:: Data shown ::

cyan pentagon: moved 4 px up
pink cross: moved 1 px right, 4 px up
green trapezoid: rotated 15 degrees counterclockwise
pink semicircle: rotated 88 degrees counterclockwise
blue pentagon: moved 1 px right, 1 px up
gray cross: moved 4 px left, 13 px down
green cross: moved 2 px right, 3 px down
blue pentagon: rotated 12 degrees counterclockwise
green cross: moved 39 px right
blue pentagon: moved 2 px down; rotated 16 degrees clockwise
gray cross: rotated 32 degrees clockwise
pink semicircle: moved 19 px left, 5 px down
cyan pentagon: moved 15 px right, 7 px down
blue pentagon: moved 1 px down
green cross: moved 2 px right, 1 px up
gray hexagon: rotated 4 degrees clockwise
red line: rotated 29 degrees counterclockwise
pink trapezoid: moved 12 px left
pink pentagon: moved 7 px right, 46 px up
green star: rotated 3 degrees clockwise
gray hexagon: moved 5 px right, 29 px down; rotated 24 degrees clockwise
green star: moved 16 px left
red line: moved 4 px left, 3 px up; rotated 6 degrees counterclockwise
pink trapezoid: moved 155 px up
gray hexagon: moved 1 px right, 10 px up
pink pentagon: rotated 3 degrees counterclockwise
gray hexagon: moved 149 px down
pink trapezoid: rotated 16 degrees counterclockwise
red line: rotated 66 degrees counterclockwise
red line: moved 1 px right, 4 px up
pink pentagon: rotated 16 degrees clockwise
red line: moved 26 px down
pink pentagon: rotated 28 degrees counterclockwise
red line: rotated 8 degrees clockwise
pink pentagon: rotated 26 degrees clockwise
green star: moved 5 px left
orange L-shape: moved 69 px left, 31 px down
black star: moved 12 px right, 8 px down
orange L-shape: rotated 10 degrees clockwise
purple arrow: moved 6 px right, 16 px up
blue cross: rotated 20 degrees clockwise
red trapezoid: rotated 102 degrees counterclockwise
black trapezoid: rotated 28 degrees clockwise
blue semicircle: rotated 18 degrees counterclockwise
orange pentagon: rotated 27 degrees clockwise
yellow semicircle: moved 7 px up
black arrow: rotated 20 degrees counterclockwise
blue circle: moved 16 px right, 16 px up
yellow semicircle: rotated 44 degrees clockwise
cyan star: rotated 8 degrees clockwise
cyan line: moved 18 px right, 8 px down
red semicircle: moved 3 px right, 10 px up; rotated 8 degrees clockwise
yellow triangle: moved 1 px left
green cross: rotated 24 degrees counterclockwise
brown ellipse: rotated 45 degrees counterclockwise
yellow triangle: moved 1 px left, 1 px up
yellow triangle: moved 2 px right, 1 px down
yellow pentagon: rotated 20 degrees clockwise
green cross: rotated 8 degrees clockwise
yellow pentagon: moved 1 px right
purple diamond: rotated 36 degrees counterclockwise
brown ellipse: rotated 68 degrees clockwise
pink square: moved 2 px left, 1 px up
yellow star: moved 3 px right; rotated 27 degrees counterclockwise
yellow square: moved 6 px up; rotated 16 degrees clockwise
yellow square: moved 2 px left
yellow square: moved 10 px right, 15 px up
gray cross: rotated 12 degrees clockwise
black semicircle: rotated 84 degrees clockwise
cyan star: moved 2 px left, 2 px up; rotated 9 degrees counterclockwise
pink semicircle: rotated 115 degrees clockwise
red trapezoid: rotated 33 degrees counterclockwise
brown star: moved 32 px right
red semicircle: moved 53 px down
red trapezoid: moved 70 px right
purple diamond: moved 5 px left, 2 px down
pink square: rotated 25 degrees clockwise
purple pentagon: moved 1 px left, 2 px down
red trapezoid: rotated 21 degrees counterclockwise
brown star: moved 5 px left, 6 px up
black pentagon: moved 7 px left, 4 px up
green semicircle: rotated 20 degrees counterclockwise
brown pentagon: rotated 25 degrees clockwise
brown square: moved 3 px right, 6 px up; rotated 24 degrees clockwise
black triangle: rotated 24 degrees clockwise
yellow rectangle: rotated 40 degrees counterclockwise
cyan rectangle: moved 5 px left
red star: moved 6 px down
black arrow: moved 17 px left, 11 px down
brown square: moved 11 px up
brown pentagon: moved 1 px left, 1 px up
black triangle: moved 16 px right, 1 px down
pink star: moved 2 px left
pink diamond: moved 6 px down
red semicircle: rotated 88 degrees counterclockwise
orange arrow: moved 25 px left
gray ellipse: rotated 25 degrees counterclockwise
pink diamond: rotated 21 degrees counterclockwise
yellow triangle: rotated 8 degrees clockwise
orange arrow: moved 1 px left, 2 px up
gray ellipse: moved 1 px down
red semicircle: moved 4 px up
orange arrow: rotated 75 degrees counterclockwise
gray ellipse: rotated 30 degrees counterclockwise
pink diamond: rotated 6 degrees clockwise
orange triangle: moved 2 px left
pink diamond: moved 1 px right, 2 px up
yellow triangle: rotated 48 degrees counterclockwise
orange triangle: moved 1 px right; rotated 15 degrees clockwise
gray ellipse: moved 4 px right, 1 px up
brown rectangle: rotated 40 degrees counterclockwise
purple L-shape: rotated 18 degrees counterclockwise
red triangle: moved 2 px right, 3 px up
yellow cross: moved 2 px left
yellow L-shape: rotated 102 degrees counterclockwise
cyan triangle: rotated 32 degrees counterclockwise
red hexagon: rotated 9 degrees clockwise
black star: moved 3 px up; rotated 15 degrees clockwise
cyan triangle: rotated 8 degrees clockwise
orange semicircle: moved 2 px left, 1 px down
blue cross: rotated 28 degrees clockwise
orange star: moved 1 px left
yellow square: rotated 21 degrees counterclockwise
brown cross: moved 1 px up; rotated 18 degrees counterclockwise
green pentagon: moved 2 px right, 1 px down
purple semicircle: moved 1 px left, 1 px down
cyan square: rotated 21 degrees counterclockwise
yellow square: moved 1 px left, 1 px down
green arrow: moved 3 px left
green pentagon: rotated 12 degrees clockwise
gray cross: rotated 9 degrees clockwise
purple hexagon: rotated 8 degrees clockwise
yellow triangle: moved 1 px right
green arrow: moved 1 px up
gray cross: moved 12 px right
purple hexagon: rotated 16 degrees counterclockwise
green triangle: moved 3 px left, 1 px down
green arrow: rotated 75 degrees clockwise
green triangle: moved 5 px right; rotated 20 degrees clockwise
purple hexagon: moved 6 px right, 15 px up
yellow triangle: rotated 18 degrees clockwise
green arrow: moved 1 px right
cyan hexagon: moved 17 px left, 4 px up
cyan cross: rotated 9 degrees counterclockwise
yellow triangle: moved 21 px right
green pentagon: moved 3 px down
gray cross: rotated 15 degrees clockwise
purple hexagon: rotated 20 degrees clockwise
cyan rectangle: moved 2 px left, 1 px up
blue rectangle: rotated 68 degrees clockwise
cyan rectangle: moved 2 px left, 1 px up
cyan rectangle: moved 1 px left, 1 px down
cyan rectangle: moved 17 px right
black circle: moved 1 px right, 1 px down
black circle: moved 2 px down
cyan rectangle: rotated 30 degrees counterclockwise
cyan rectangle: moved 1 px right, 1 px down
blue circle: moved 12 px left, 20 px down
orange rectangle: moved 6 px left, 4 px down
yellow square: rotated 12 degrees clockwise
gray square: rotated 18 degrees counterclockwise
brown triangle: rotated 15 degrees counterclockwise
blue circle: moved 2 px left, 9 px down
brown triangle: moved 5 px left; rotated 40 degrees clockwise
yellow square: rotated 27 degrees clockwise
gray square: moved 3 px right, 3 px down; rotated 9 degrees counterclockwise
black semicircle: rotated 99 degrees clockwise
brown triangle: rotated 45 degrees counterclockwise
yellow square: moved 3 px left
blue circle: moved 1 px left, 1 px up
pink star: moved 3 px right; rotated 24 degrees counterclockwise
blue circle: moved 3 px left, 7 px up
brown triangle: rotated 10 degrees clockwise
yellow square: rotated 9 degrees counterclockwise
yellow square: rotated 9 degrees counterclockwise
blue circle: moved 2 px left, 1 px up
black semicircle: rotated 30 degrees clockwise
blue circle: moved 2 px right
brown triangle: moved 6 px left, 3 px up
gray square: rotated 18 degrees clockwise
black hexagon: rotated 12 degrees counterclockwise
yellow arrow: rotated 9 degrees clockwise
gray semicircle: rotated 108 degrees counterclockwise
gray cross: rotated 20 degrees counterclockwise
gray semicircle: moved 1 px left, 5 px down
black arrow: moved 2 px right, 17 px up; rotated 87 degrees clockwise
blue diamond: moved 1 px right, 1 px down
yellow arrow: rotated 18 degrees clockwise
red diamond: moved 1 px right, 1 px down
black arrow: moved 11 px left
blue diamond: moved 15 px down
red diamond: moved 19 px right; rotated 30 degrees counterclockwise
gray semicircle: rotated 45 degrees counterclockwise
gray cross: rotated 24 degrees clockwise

:: Written problem ::
Reproduce the records from the first line through the line containing "blue pentagon: moved 2", with that line included, substituting "green plus sign" for each occurrence of "green cross" and leaving everything else unchanged.

:: Final answer ::
cyan pentagon: moved 4 px up
pink cross: moved 1 px right, 4 px up
green trapezoid: rotated 15 degrees counterclockwise
pink semicircle: rotated 88 degrees counterclockwise
blue pentagon: moved 1 px right, 1 px up
gray cross: moved 4 px left, 13 px down
green plus sign: moved 2 px right, 3 px down
blue pentagon: rotated 12 degrees counterclockwise
green plus sign: moved 39 px right
blue pentagon: moved 2 px down; rotated 16 degrees clockwise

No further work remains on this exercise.